begin Records provided

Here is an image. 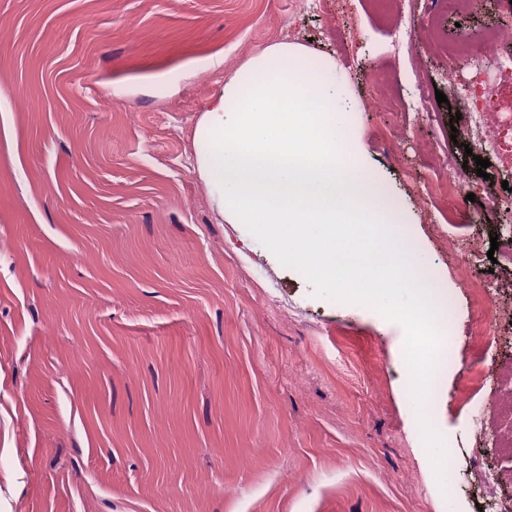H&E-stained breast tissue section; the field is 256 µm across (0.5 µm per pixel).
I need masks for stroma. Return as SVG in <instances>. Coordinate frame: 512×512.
<instances>
[{
	"instance_id": "1",
	"label": "stroma",
	"mask_w": 512,
	"mask_h": 512,
	"mask_svg": "<svg viewBox=\"0 0 512 512\" xmlns=\"http://www.w3.org/2000/svg\"><path fill=\"white\" fill-rule=\"evenodd\" d=\"M430 0H0V512H480L512 498V265L489 208L512 144L439 200L465 111ZM502 0L440 17L455 41L502 29ZM414 34L394 47L395 23ZM332 57L360 154L389 184L428 287L455 296L435 396L453 475L439 487L401 393L402 326L316 297L241 224L220 222L193 134L252 56ZM388 107L373 112L376 75ZM447 104L423 120L421 96ZM473 200H466V193ZM492 284L498 372L482 377ZM470 258L461 259L458 263V280L464 288H469L476 292L481 311V317L477 321V339L479 346L482 347L485 354L497 343V322L495 305H487L485 302V289L478 288L470 279Z\"/></svg>"
}]
</instances>
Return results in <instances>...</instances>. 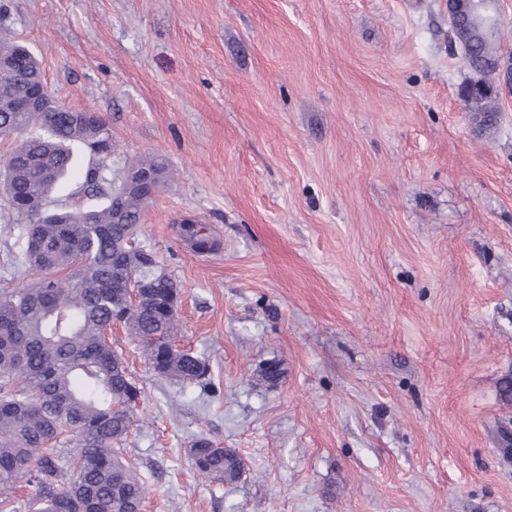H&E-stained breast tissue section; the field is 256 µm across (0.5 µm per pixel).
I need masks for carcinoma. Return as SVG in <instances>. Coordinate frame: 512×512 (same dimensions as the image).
<instances>
[{
  "label": "carcinoma",
  "mask_w": 512,
  "mask_h": 512,
  "mask_svg": "<svg viewBox=\"0 0 512 512\" xmlns=\"http://www.w3.org/2000/svg\"><path fill=\"white\" fill-rule=\"evenodd\" d=\"M502 25L487 35L462 19L453 42L476 78L461 89L465 109L490 127L500 112L489 66L504 57ZM42 79L37 59L0 75V129L10 131L13 200L42 206L74 166L75 152L102 157L112 151L104 119L79 123L68 112H17L27 85ZM165 182L164 164L135 165ZM100 168L89 167L83 187L108 197L94 209L35 214L7 207L23 225L15 262L36 275L20 288L0 291V508L4 512H140L145 487L119 456L134 421L140 391L106 336L121 322L145 348L154 372L199 383L208 365L176 346L177 284L137 243V229L153 196L110 191ZM179 234L209 254L219 243L205 224L186 222ZM77 437L72 453L62 438ZM197 471L232 481L241 471L235 453L207 439L194 442ZM31 496L19 502L16 482Z\"/></svg>",
  "instance_id": "cac0c4a2"
}]
</instances>
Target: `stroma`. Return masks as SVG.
<instances>
[{"label": "stroma", "instance_id": "35a3bbf8", "mask_svg": "<svg viewBox=\"0 0 512 512\" xmlns=\"http://www.w3.org/2000/svg\"><path fill=\"white\" fill-rule=\"evenodd\" d=\"M3 34L105 119L104 176L172 173L138 241L209 374L112 329L143 512H512V94L465 111L448 0H0ZM179 234L183 239H192L201 247L199 253L209 254L218 249L219 243L211 229L206 224L186 222L179 224ZM191 454L197 471L205 477L232 481L240 474L241 462L236 454L224 448H215L207 439L195 441Z\"/></svg>", "mask_w": 512, "mask_h": 512}]
</instances>
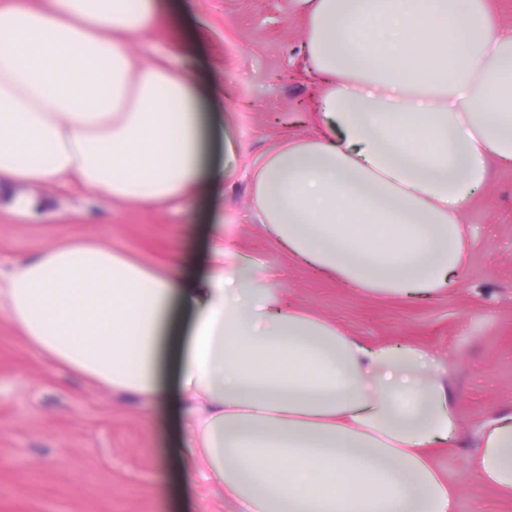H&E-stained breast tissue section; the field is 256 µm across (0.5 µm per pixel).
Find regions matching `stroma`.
Masks as SVG:
<instances>
[{
	"mask_svg": "<svg viewBox=\"0 0 512 512\" xmlns=\"http://www.w3.org/2000/svg\"><path fill=\"white\" fill-rule=\"evenodd\" d=\"M176 30L197 29L191 50L211 84L202 111L224 115V233L248 258L244 277L265 270L282 296L366 342L409 344L454 371L460 441L434 451L460 489L459 512H512L467 468L483 425L512 412V167L493 165L488 187L466 207L467 264L450 290L424 303L360 294L294 264L249 209L246 171L282 136L315 130L314 79L292 76L306 18L297 0H182ZM22 218L0 207V264L68 237H97L141 262L173 248L194 256L206 242L193 206H103L78 186L21 185ZM171 375L151 411L138 399L62 371L0 315V512H239L196 472L177 504L158 494L172 433Z\"/></svg>",
	"mask_w": 512,
	"mask_h": 512,
	"instance_id": "obj_1",
	"label": "stroma"
}]
</instances>
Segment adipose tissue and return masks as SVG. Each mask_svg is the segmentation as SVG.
<instances>
[{"instance_id": "obj_1", "label": "adipose tissue", "mask_w": 512, "mask_h": 512, "mask_svg": "<svg viewBox=\"0 0 512 512\" xmlns=\"http://www.w3.org/2000/svg\"><path fill=\"white\" fill-rule=\"evenodd\" d=\"M320 127L251 167L252 214L297 263L426 299L465 265L464 209L512 164V26L487 0H303ZM177 0H0V189L78 182L106 203L196 198L206 249L152 267L98 239L0 273V313L57 367L151 406L176 370L162 493L200 473L247 512H458L431 451L458 435L452 371L286 304L214 223L224 146L203 66L135 48ZM208 274L198 279L197 266ZM468 469L512 496V414Z\"/></svg>"}]
</instances>
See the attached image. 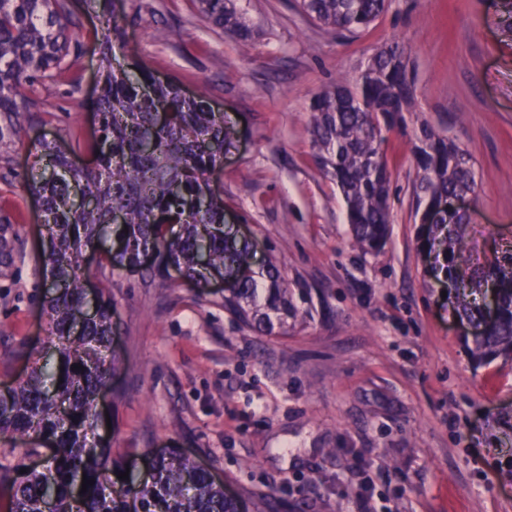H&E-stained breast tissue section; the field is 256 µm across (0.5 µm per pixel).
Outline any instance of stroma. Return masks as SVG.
<instances>
[{
    "instance_id": "1",
    "label": "stroma",
    "mask_w": 512,
    "mask_h": 512,
    "mask_svg": "<svg viewBox=\"0 0 512 512\" xmlns=\"http://www.w3.org/2000/svg\"><path fill=\"white\" fill-rule=\"evenodd\" d=\"M233 3L249 45L208 24L193 0H127L126 40L112 53L187 94L205 90L237 127L211 185L255 264L277 263L298 316L267 334L214 305L211 289L106 276L86 255L91 283L114 298L122 360L97 435L133 449L140 468L145 453H184L242 512H256L261 495L281 512H512V358L469 354L473 328L424 244L413 196L420 130L444 131L474 165L464 216L473 262L512 242V41L501 0H390L354 35L311 22L296 0ZM102 25L97 10L78 9V85L37 87L26 137L0 159V235L15 242L0 264V386L24 380L44 352L50 282L27 181L43 139L94 161L85 146L97 130ZM395 42L414 105L385 134L393 222L367 253L317 158L310 105Z\"/></svg>"
}]
</instances>
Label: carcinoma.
<instances>
[{
	"mask_svg": "<svg viewBox=\"0 0 512 512\" xmlns=\"http://www.w3.org/2000/svg\"><path fill=\"white\" fill-rule=\"evenodd\" d=\"M76 0H0V156L27 136L16 97L19 89L55 82L83 55L74 34ZM105 20L99 44L104 78L94 102L99 115L90 150L94 165L78 168L58 141L35 147L41 177L29 184L39 202L45 235L42 265L55 288L45 301L47 355L28 377L0 395V438L49 443L55 453L47 471H35L8 489L7 512H238L224 487L177 450L154 459L146 473L126 470L127 453L89 439L97 427L98 398L119 370L112 349V298L100 290L88 309L84 255L112 237L99 255L103 269L142 268V277L164 282L175 268L197 283L216 272L231 285L220 305L241 324L273 332L296 310L272 260L252 264V244L224 223V195L208 175L224 160L236 127L215 112L207 95L183 96L173 83H156L135 59L112 57L125 29L115 0H89ZM216 28L241 42L252 31L229 6L231 0H195ZM386 0H300L302 12L336 31L368 27ZM414 92L403 49L376 50L354 86L339 84L317 96L313 136L321 161L344 197L356 243L367 252L385 242L391 224V174L381 145L401 113L412 111ZM416 155L422 174L415 186L426 243L442 247L445 277L459 314L483 325L472 353L481 360L512 354V245L486 265L470 269L462 217L439 205L475 191L465 149L445 134L423 127ZM120 214L121 224L113 223ZM492 292L498 315L486 321L475 295ZM129 472L125 480L117 478ZM94 480L81 491L82 478ZM134 506H129L128 499Z\"/></svg>",
	"mask_w": 512,
	"mask_h": 512,
	"instance_id": "cac0c4a2",
	"label": "carcinoma"
}]
</instances>
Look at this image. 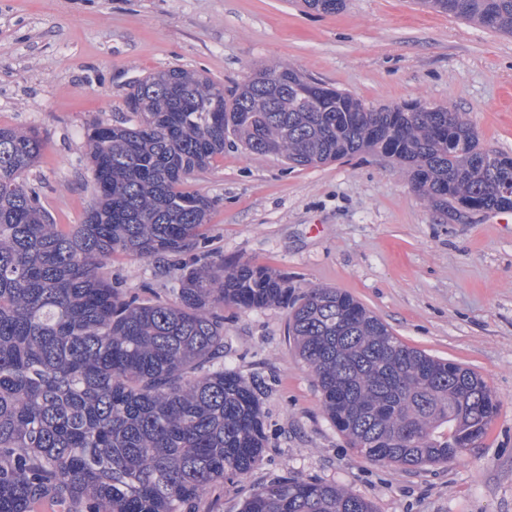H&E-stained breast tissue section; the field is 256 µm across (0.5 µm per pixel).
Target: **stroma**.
<instances>
[{
  "label": "stroma",
  "mask_w": 512,
  "mask_h": 512,
  "mask_svg": "<svg viewBox=\"0 0 512 512\" xmlns=\"http://www.w3.org/2000/svg\"><path fill=\"white\" fill-rule=\"evenodd\" d=\"M260 64L373 108L446 105L512 157V37L417 0H348L335 14L302 0H0V127L40 132L28 179L58 224L82 223L93 202L88 124L129 120L135 80L180 67L229 94ZM187 188L215 201L199 254L276 271L295 297L344 291L408 346L479 373L499 401L458 460L381 465L328 418L288 309L225 306L224 363L264 382L266 441L249 475L207 492L200 512H240L253 488L289 476L342 486L375 512H512V211H437L378 152L294 167L229 143ZM187 260L118 253L105 272L169 300Z\"/></svg>",
  "instance_id": "stroma-1"
}]
</instances>
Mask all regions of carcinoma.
<instances>
[{"label":"carcinoma","mask_w":512,"mask_h":512,"mask_svg":"<svg viewBox=\"0 0 512 512\" xmlns=\"http://www.w3.org/2000/svg\"><path fill=\"white\" fill-rule=\"evenodd\" d=\"M323 13L347 0H304ZM512 35V0H420ZM134 124L93 121L84 144L95 200L56 224L24 175L43 140L0 127V512H200L208 489L247 476L264 449L260 387L224 365V305L288 304V282L248 262L192 258L171 301H144L102 269L115 253L198 248L214 201L185 188L233 137L296 166L367 151L394 158L438 210H512V157L461 112L379 109L292 67L236 92L183 68L126 98ZM288 333L350 447L381 465L432 466L481 439L498 402L477 372L403 344L349 294L308 289ZM242 512H375L342 486L288 478Z\"/></svg>","instance_id":"1"}]
</instances>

end Records provided

__Goal of the exercise__
Please retype, exactly as written, every line from the line containing "Mask all regions of carcinoma." through the last line of the records above, including both of those lines, and nothing else.

__Solution to the problem__
Mask all regions of carcinoma.
<instances>
[{"label":"carcinoma","mask_w":512,"mask_h":512,"mask_svg":"<svg viewBox=\"0 0 512 512\" xmlns=\"http://www.w3.org/2000/svg\"><path fill=\"white\" fill-rule=\"evenodd\" d=\"M323 13L347 0H304ZM512 35V0H420ZM134 124L93 121L84 144L95 200L56 224L24 175L43 140L0 127V512H200L208 489L247 476L264 449L260 387L224 365V305L288 304V282L248 262L192 258L171 301H144L102 269L115 253L198 248L214 201L185 188L233 137L296 166L367 151L394 158L438 210H512V157L461 112L379 109L292 67L236 92L183 68L126 98ZM288 333L350 447L381 465L432 466L481 439L498 402L477 372L403 344L349 294L308 289ZM242 512H375L342 486L288 478Z\"/></svg>","instance_id":"1"}]
</instances>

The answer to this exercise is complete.